(Beginning of INPUT RECORDS)

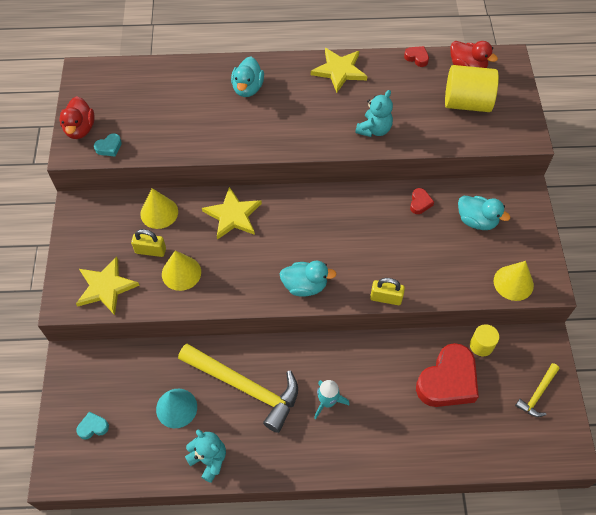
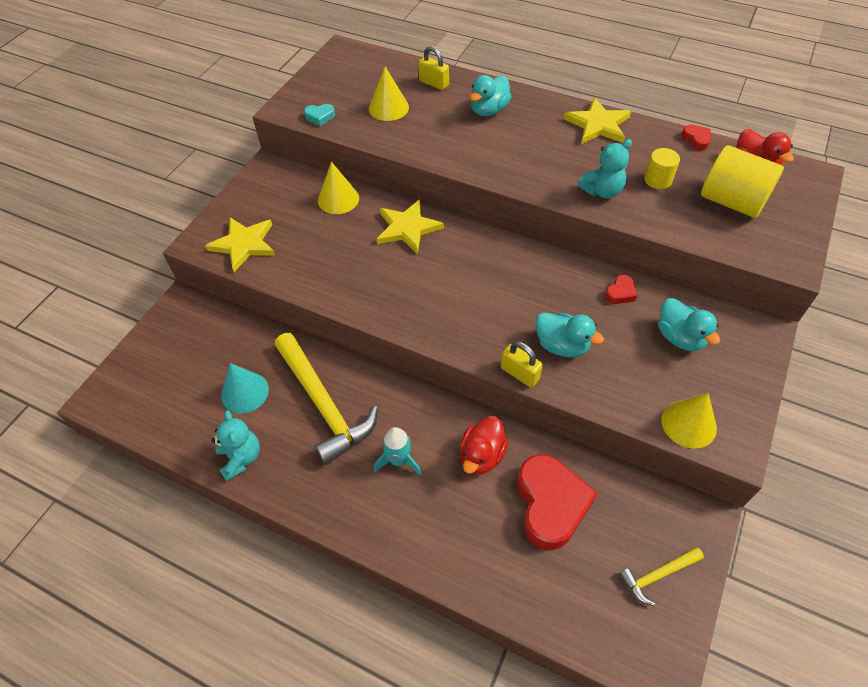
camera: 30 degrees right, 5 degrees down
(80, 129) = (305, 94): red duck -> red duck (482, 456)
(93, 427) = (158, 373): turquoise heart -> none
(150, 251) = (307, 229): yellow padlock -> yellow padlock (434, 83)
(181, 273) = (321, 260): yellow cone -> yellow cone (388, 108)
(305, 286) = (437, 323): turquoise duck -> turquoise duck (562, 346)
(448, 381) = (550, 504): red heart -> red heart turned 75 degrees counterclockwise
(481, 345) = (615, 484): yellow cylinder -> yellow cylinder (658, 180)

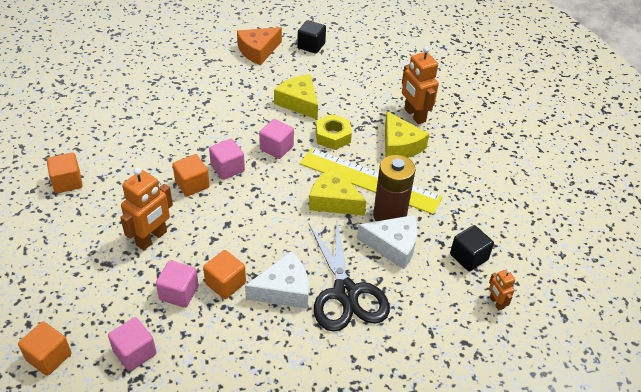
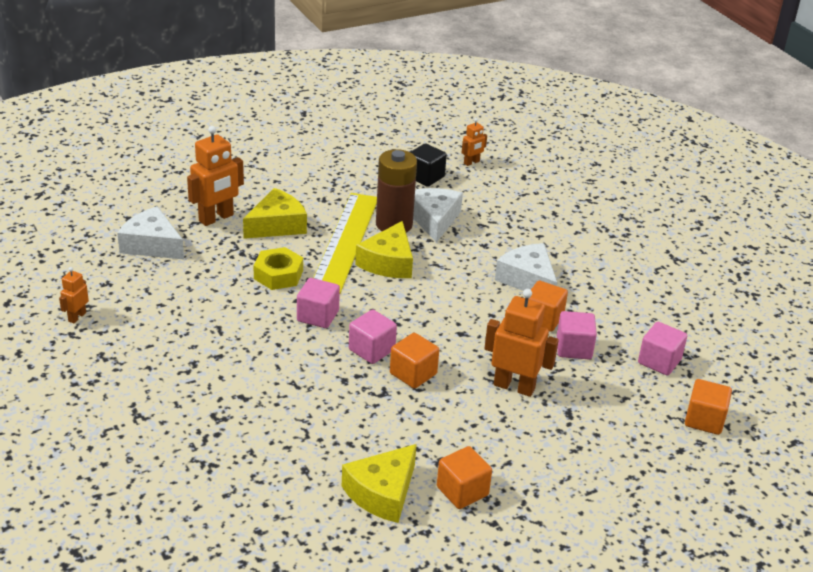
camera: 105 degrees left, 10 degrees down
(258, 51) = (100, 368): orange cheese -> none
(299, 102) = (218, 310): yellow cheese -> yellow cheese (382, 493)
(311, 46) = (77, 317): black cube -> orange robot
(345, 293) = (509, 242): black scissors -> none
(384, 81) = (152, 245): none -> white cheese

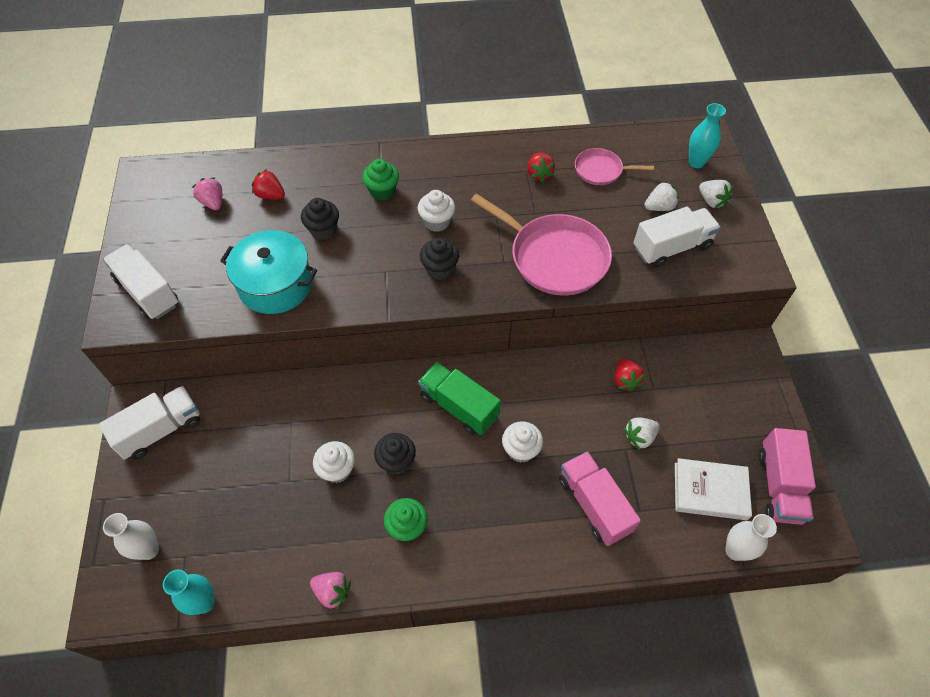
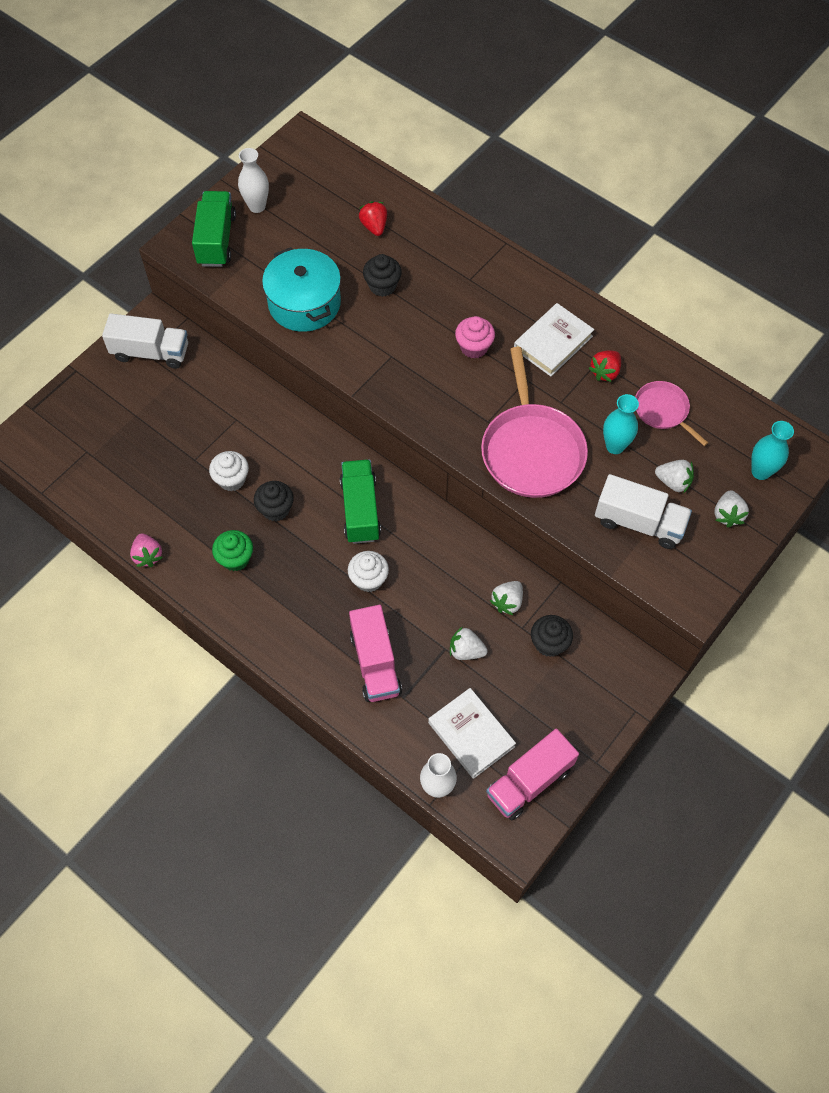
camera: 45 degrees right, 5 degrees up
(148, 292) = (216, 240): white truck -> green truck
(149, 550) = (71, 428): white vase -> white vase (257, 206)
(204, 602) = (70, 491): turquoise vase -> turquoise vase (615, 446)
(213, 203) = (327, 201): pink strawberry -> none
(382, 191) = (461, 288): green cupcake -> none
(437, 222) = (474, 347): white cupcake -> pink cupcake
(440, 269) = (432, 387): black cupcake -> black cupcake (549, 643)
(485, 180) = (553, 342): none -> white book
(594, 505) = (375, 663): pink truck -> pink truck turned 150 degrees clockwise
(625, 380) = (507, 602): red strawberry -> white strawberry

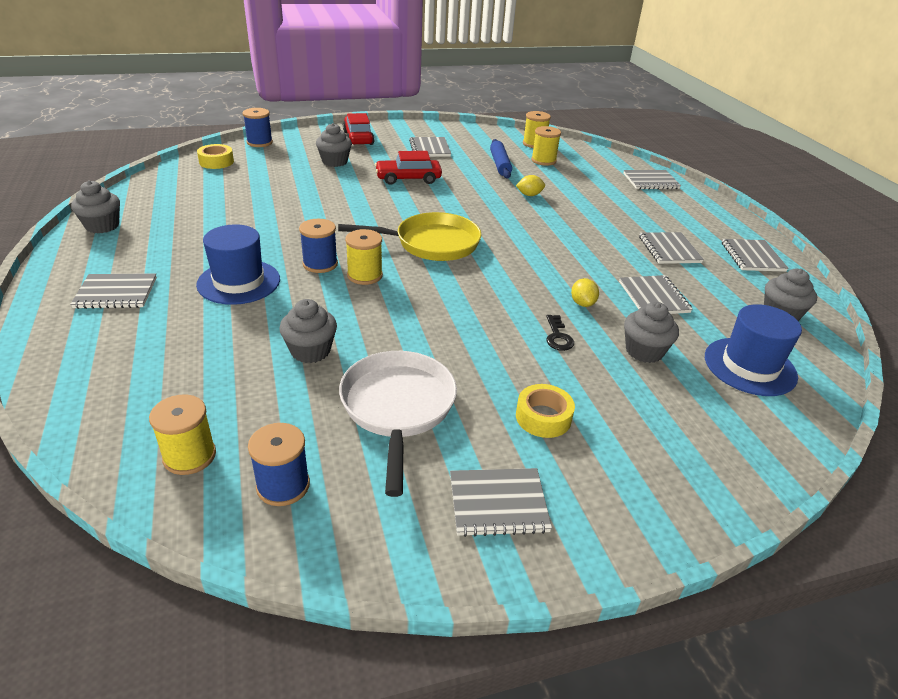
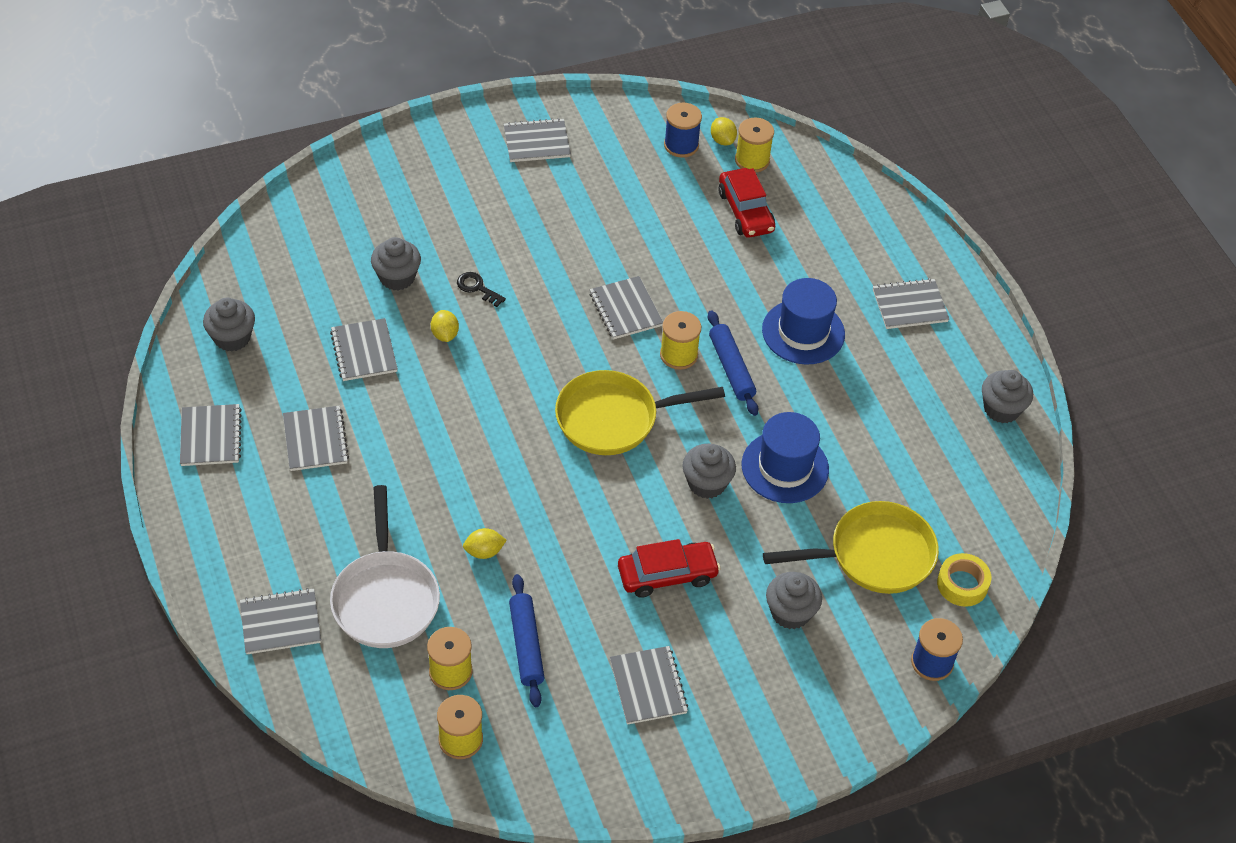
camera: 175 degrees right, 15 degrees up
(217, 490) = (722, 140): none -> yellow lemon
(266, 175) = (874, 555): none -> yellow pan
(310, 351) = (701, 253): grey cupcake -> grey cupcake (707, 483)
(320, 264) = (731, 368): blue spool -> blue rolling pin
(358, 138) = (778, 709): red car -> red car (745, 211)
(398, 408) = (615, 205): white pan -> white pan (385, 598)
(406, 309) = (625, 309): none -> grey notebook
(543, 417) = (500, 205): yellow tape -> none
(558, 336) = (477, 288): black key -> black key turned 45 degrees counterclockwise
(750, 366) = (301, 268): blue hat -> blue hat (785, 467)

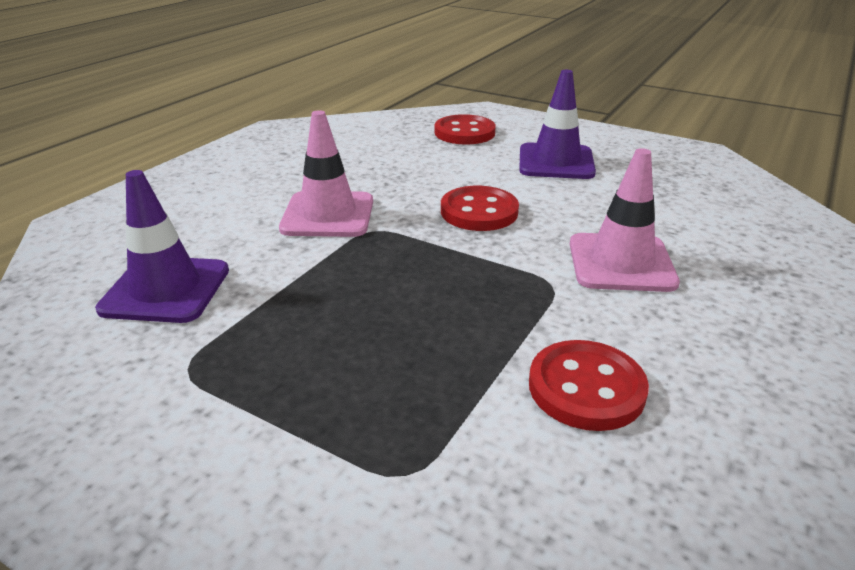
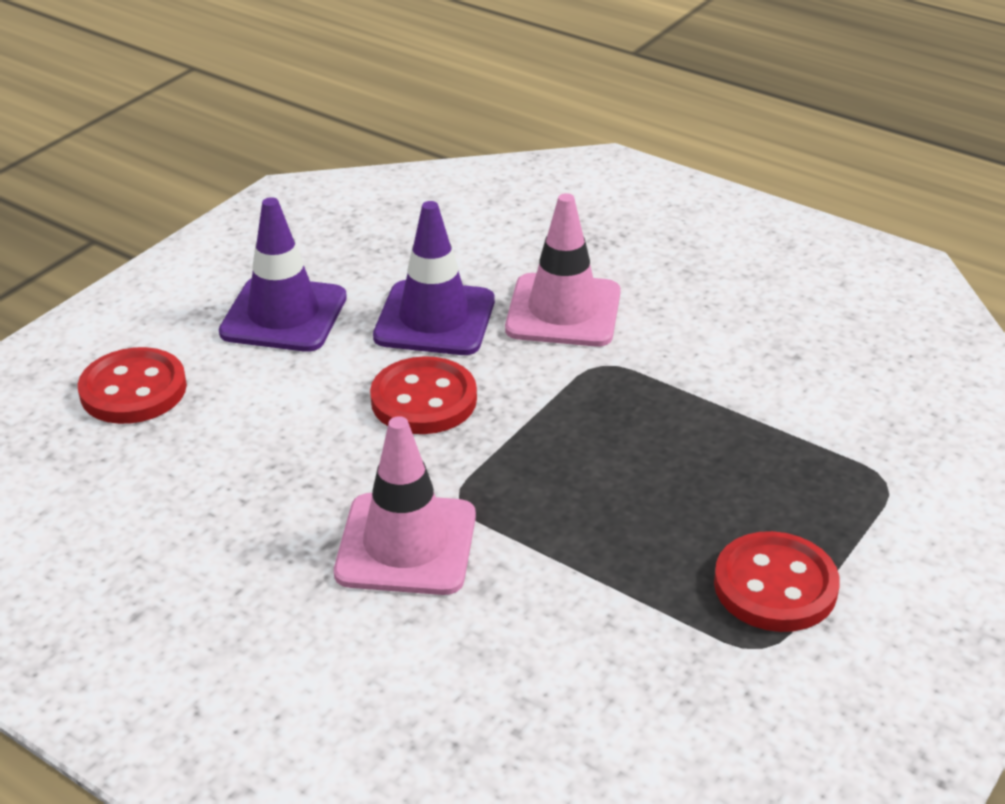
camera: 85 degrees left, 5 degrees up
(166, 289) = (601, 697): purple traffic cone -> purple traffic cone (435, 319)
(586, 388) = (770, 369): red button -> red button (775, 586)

(End of INPUT RECORDS)

• **AIM OF THE TASK**
The records above should be returned word for word, with every picture left out.

• **RESULT**
camera: 30 degrees right, 5 degrees down
(80, 129) = (305, 94): red duck -> red duck (482, 456)
(93, 427) = (158, 373): turquoise heart -> none
(150, 251) = (307, 229): yellow padlock -> yellow padlock (434, 83)
(181, 273) = (321, 260): yellow cone -> yellow cone (388, 108)
(305, 286) = (437, 323): turquoise duck -> turquoise duck (562, 346)
(448, 381) = (550, 504): red heart -> red heart turned 75 degrees counterclockwise
(481, 345) = (615, 484): yellow cylinder -> yellow cylinder (658, 180)

camera: 105 degrees left, 10 degrees down
(258, 51) = (100, 368): orange cheese -> none
(299, 102) = (218, 310): yellow cheese -> yellow cheese (382, 493)
(311, 46) = (77, 317): black cube -> orange robot
(345, 293) = (509, 242): black scissors -> none
(384, 81) = (152, 245): none -> white cheese

camera: 45 degrees right, 5 degrees up
(148, 292) = (216, 240): white truck -> green truck
(149, 550) = (71, 428): white vase -> white vase (257, 206)
(204, 602) = (70, 491): turquoise vase -> turquoise vase (615, 446)
(213, 203) = (327, 201): pink strawberry -> none
(382, 191) = (461, 288): green cupcake -> none
(437, 222) = (474, 347): white cupcake -> pink cupcake
(440, 269) = (432, 387): black cupcake -> black cupcake (549, 643)
(485, 180) = (553, 342): none -> white book
(594, 505) = (375, 663): pink truck -> pink truck turned 150 degrees clockwise
(625, 380) = (507, 602): red strawberry -> white strawberry

camera: 175 degrees right, 15 degrees up
(217, 490) = (722, 140): none -> yellow lemon
(266, 175) = (874, 555): none -> yellow pan
(310, 351) = (701, 253): grey cupcake -> grey cupcake (707, 483)
(320, 264) = (731, 368): blue spool -> blue rolling pin
(358, 138) = (778, 709): red car -> red car (745, 211)
(398, 408) = (615, 205): white pan -> white pan (385, 598)
(406, 309) = (625, 309): none -> grey notebook
(543, 417) = (500, 205): yellow tape -> none
(558, 336) = (477, 288): black key -> black key turned 45 degrees counterclockwise
(750, 366) = (301, 268): blue hat -> blue hat (785, 467)

camera: 85 degrees left, 5 degrees up
(166, 289) = (601, 697): purple traffic cone -> purple traffic cone (435, 319)
(586, 388) = (770, 369): red button -> red button (775, 586)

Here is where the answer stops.